» **Source records**:
*** Block opens ***

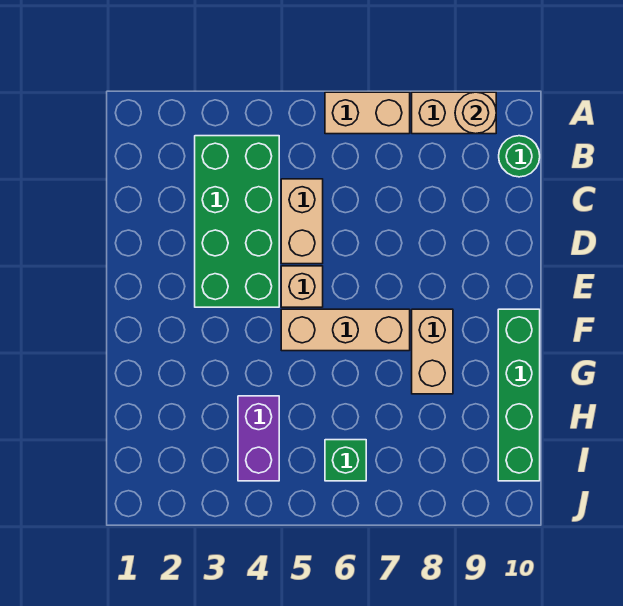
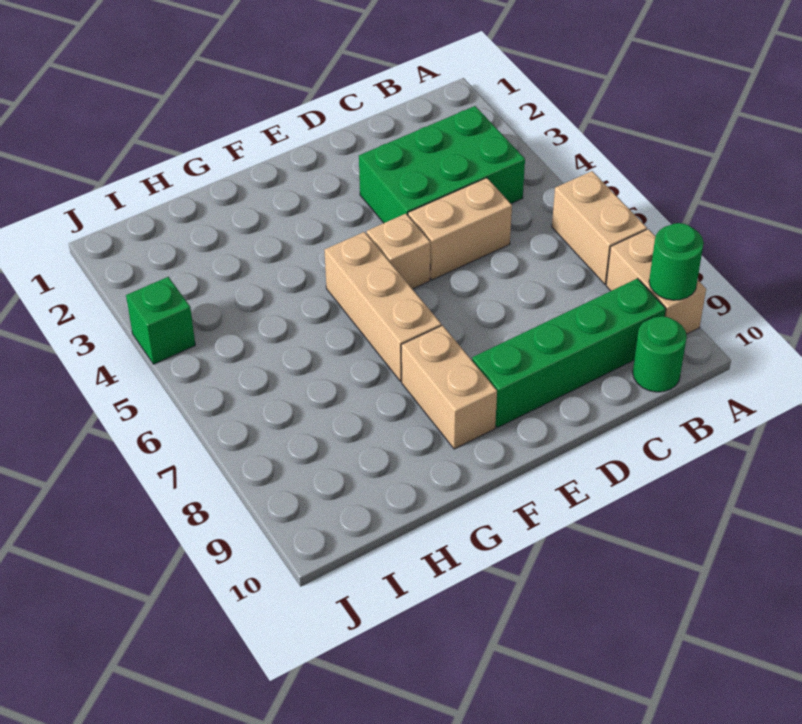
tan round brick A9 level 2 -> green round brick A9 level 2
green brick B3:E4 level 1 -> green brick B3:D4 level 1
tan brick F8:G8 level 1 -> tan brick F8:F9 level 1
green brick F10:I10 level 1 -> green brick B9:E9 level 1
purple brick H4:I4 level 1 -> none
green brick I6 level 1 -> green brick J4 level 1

*** Block closes ***
*** Block opens ***

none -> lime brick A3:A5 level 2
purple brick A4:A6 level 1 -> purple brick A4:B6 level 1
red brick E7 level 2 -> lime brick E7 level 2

*** Block closes ***
*** Block opens ***

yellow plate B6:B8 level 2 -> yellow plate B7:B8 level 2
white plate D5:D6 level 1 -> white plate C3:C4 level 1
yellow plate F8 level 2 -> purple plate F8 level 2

*** Block closes ***

What lines in the listing contain "purple"? Copy them all.

purple brick H4:I4 level 1 -> none
purple brick A4:A6 level 1 -> purple brick A4:B6 level 1
yellow plate F8 level 2 -> purple plate F8 level 2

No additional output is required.